What you should do >> What number of lines in the entries hold the string "button"? Answer with it alone.

▼

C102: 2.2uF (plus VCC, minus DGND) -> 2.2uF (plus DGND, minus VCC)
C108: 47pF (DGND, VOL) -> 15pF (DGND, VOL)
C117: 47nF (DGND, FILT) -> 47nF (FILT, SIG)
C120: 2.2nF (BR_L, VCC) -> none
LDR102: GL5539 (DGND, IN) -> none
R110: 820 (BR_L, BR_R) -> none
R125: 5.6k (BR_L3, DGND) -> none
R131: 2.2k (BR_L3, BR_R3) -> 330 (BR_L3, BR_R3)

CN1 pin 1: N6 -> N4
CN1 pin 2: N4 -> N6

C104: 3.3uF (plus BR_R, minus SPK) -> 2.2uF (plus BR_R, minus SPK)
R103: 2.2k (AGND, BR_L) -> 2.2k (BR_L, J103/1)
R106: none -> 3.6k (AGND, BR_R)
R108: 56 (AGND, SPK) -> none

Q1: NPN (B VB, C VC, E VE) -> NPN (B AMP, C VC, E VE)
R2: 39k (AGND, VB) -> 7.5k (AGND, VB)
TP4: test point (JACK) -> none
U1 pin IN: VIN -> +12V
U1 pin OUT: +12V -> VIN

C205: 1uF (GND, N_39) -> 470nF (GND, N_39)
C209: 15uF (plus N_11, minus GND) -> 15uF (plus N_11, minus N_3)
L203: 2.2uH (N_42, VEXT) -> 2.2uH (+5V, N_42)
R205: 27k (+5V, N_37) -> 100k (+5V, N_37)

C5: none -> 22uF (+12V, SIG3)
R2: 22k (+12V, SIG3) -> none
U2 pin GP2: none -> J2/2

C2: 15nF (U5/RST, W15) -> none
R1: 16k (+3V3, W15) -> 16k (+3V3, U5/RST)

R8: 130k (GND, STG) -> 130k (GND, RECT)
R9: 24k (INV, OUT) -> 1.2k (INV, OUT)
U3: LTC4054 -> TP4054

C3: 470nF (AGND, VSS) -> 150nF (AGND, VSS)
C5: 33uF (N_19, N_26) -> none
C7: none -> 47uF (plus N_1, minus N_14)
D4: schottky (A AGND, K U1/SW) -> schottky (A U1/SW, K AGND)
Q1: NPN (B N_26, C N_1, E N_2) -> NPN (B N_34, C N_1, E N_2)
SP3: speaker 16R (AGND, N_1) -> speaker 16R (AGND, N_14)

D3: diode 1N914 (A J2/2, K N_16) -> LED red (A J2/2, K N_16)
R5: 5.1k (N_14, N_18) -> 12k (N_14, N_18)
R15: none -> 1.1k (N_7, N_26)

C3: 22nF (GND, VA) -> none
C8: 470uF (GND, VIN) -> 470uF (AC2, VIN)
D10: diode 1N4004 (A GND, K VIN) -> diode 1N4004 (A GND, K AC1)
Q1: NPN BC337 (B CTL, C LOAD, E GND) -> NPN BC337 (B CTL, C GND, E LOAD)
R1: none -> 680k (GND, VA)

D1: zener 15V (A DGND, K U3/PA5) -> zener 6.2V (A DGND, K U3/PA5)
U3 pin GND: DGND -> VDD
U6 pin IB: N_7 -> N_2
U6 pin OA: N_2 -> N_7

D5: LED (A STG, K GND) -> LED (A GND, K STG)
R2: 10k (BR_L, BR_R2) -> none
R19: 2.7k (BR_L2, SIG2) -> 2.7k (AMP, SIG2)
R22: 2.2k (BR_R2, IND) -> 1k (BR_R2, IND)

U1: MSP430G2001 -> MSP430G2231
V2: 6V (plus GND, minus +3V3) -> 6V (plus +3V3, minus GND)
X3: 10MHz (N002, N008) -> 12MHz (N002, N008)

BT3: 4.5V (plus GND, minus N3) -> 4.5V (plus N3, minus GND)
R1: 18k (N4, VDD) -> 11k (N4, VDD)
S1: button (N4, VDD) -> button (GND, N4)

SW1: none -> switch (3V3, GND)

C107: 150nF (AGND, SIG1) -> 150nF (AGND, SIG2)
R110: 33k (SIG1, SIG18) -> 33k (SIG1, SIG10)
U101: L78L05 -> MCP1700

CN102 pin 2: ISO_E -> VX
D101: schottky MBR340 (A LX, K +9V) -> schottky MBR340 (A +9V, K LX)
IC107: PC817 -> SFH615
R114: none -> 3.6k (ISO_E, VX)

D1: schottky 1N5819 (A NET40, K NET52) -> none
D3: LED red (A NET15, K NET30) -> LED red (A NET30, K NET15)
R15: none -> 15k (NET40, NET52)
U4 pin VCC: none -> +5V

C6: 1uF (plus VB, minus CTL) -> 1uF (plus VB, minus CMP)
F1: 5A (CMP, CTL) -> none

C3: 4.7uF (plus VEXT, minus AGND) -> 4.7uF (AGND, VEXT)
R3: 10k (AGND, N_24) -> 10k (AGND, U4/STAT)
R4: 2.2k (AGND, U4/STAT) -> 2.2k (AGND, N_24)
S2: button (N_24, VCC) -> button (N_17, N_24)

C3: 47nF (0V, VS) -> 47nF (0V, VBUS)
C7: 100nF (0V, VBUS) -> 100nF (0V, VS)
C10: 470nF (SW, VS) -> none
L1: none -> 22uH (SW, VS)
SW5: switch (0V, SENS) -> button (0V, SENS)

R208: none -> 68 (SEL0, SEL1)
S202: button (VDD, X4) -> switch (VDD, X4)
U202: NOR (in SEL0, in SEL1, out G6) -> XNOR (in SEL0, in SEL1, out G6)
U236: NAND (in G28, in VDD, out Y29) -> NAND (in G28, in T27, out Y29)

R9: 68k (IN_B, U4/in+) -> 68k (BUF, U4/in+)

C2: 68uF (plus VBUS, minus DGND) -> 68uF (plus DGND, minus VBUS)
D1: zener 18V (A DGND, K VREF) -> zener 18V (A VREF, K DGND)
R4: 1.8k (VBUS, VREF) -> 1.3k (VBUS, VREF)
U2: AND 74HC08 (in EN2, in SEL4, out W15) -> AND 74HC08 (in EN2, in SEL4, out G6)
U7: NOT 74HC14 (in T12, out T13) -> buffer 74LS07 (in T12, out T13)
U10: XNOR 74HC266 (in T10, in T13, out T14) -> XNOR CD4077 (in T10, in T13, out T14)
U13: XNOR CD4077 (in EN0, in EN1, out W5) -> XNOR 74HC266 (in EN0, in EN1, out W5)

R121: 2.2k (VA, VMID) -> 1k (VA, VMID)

▲

The completed task >> 4